> **AIM OF THE TASK**: Copy every record that appears below, exactly as it stands.

> **EXERCISE INPUT**:

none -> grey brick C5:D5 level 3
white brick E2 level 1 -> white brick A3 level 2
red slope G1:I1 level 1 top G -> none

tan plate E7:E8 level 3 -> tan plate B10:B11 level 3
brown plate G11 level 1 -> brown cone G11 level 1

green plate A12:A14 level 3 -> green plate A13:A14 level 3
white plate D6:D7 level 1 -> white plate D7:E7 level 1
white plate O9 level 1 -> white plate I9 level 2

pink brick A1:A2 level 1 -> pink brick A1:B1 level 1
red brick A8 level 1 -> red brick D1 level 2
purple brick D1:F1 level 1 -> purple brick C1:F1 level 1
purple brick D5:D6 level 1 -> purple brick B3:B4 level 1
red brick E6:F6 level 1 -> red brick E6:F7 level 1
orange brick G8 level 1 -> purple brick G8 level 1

> **TASK ANSWER**:
none -> grey brick C5:D5 level 3
white brick E2 level 1 -> white brick A3 level 2
red slope G1:I1 level 1 top G -> none

tan plate E7:E8 level 3 -> tan plate B10:B11 level 3
brown plate G11 level 1 -> brown cone G11 level 1

green plate A12:A14 level 3 -> green plate A13:A14 level 3
white plate D6:D7 level 1 -> white plate D7:E7 level 1
white plate O9 level 1 -> white plate I9 level 2

pink brick A1:A2 level 1 -> pink brick A1:B1 level 1
red brick A8 level 1 -> red brick D1 level 2
purple brick D1:F1 level 1 -> purple brick C1:F1 level 1
purple brick D5:D6 level 1 -> purple brick B3:B4 level 1
red brick E6:F6 level 1 -> red brick E6:F7 level 1
orange brick G8 level 1 -> purple brick G8 level 1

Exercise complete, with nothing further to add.